### What you need to do
Any picture in the range stays out of the copy; retype exactly the lines from the one with "IR pin OUT: D0 -> D2" to the end of the listing.

### Input material
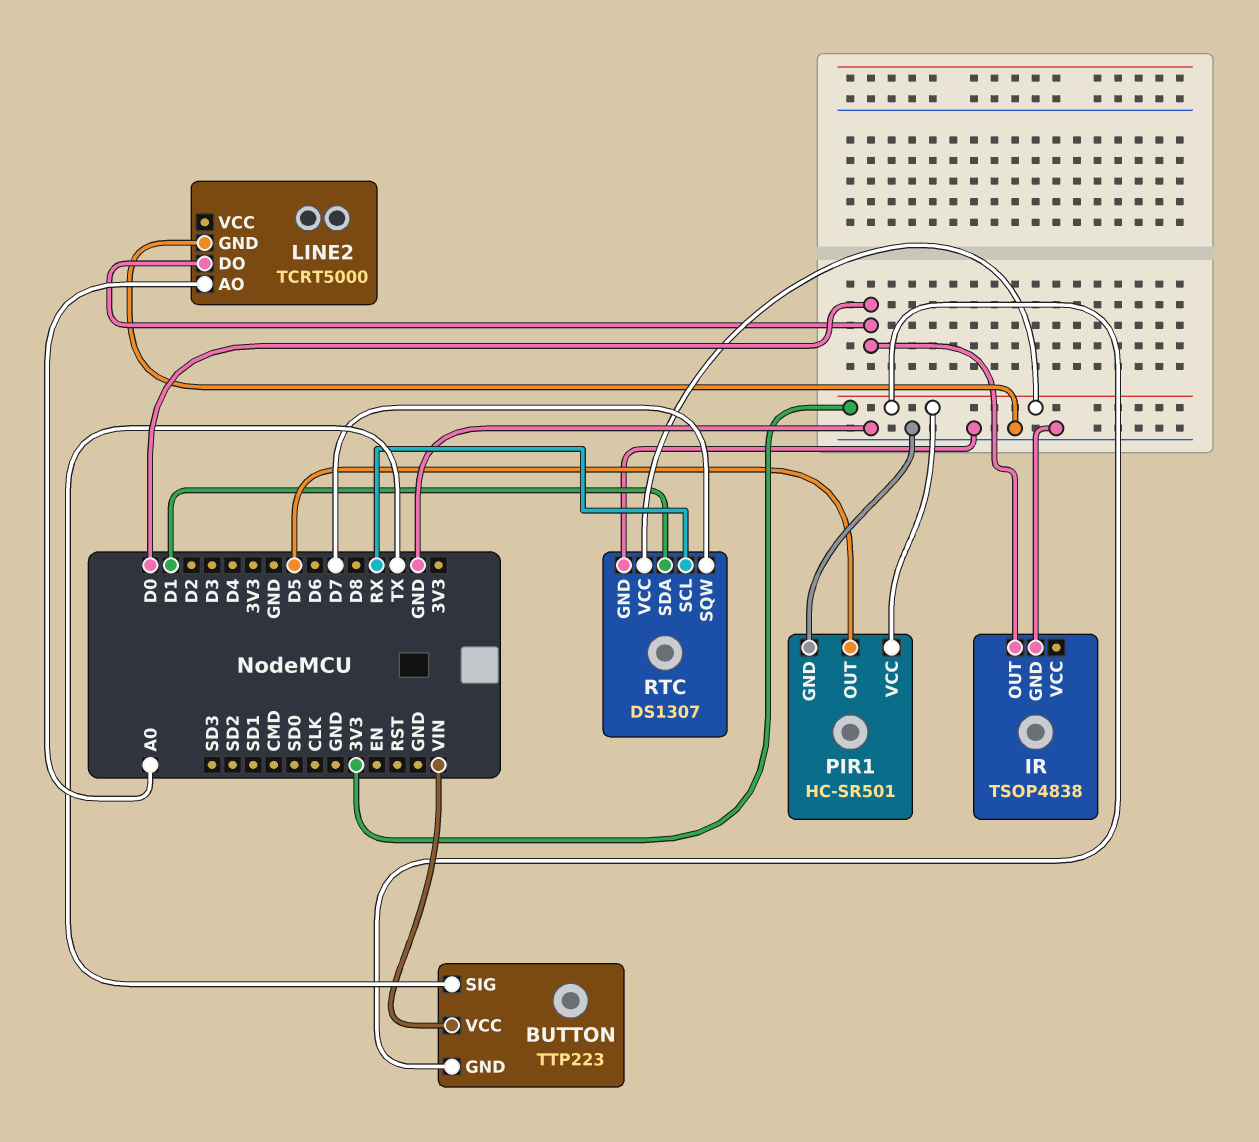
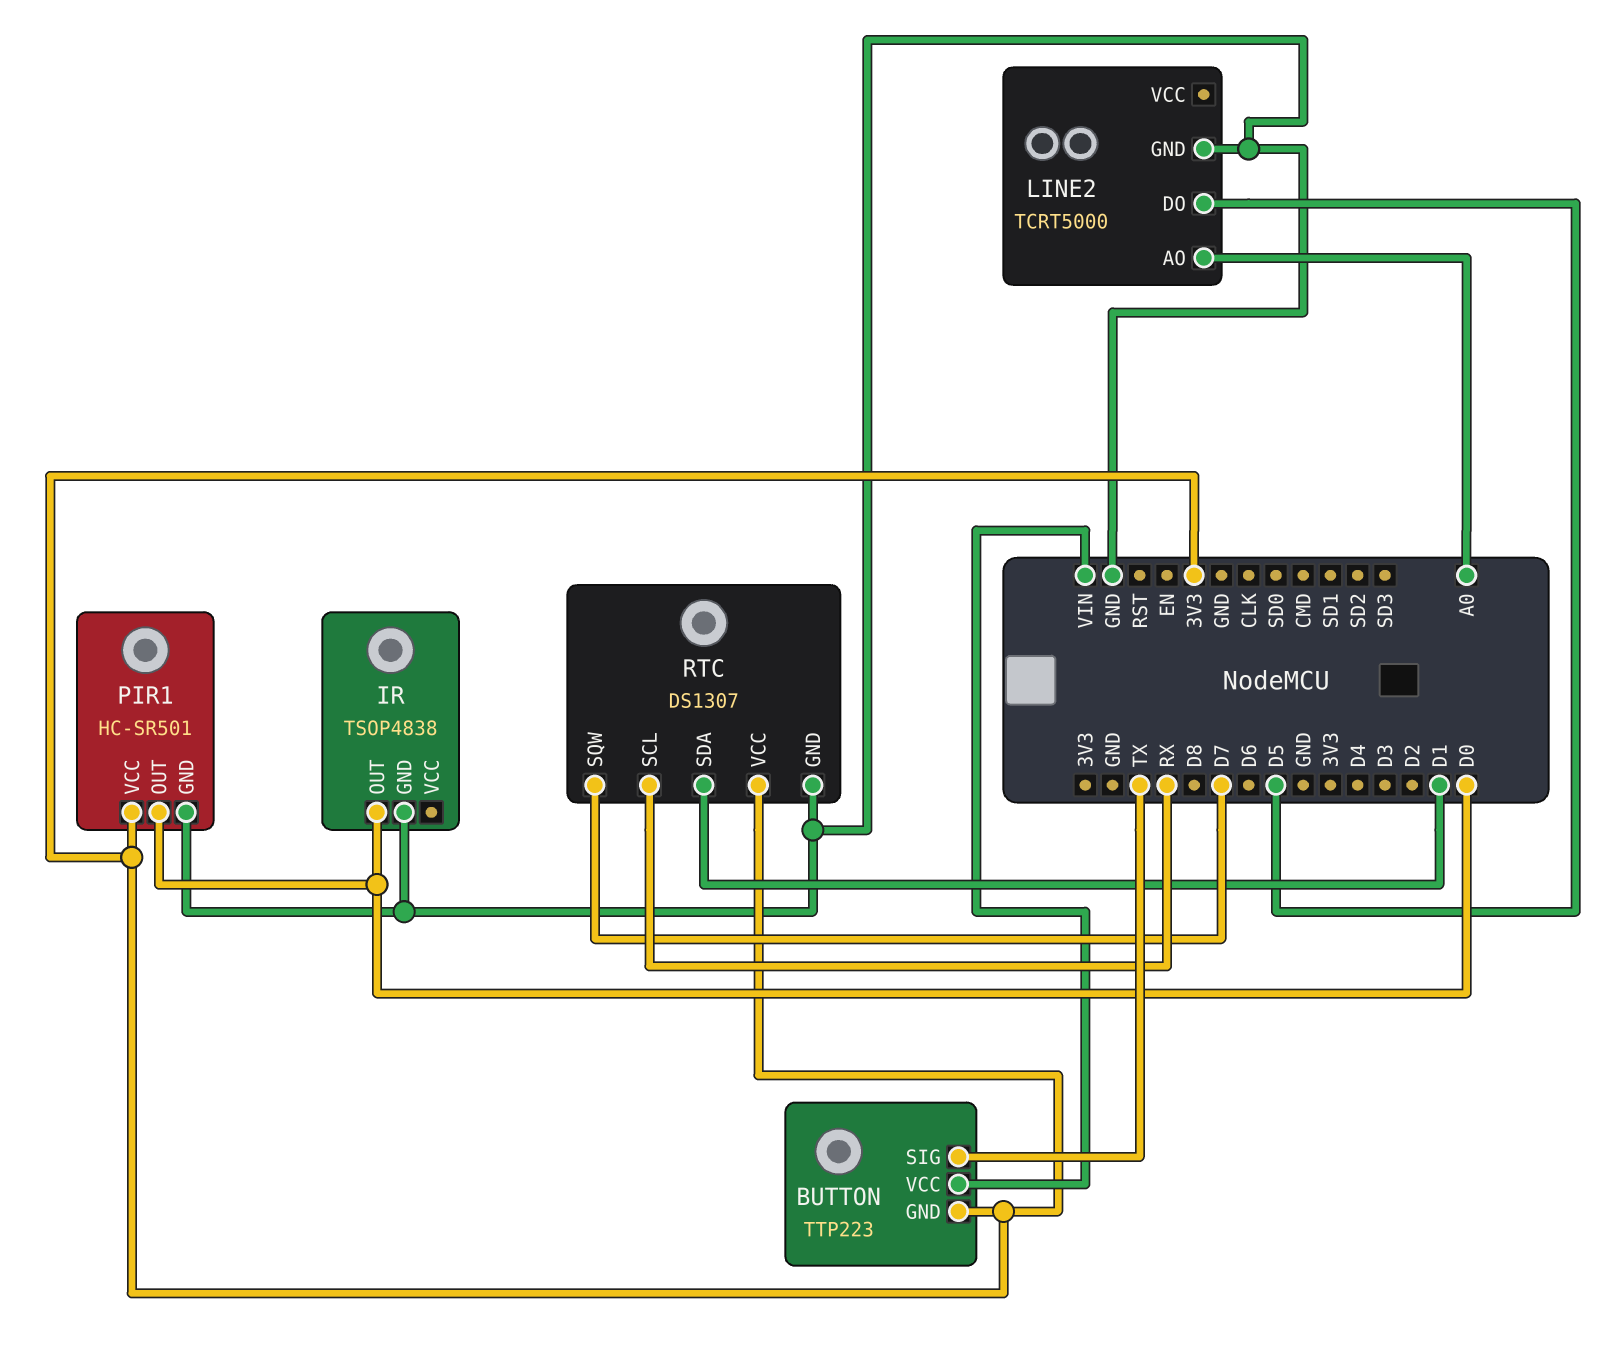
LINE2 pin DO: D0 -> D5
PIR1 pin OUT: D5 -> D0

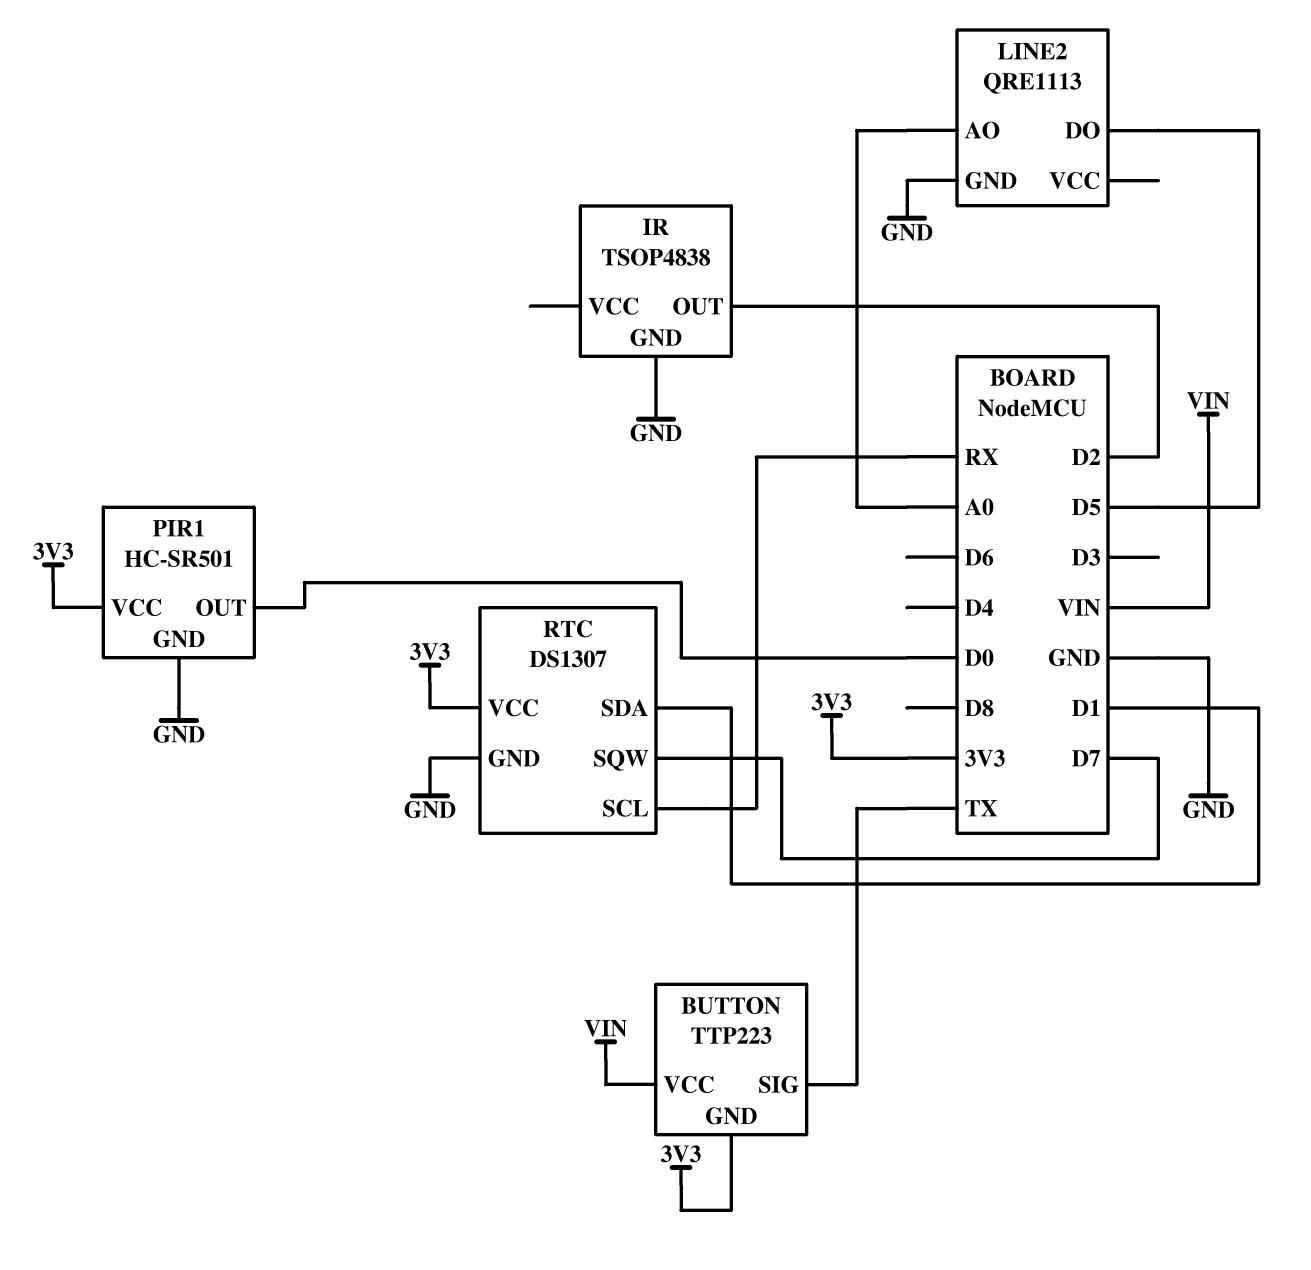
IR pin OUT: D0 -> D2
LINE2: TCRT5000 -> QRE1113

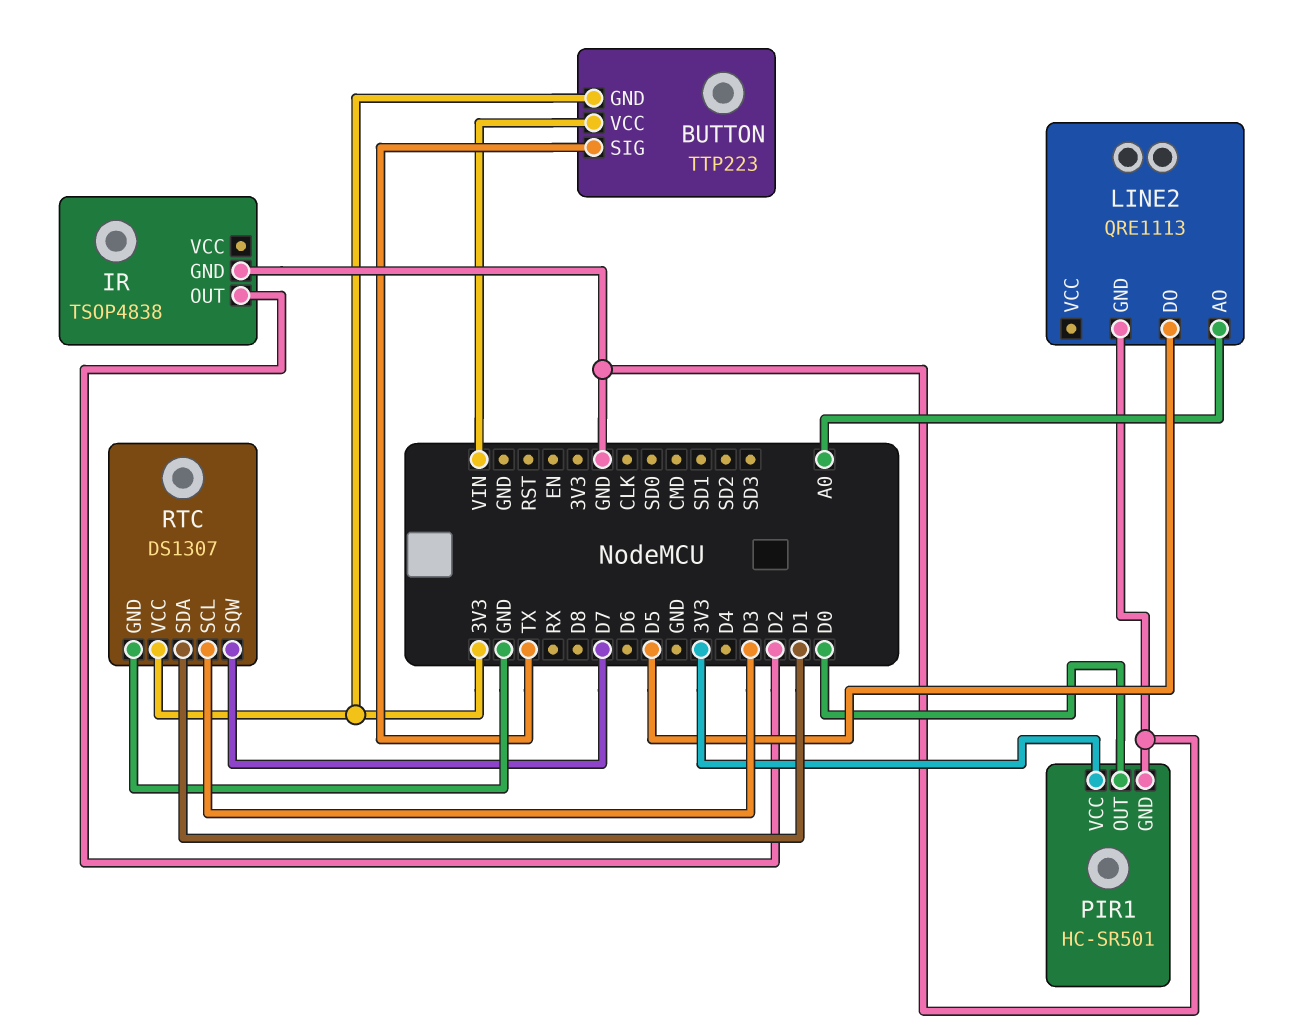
RTC pin SCL: RX -> D3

### Answer below
IR pin OUT: D0 -> D2
LINE2: TCRT5000 -> QRE1113

RTC pin SCL: RX -> D3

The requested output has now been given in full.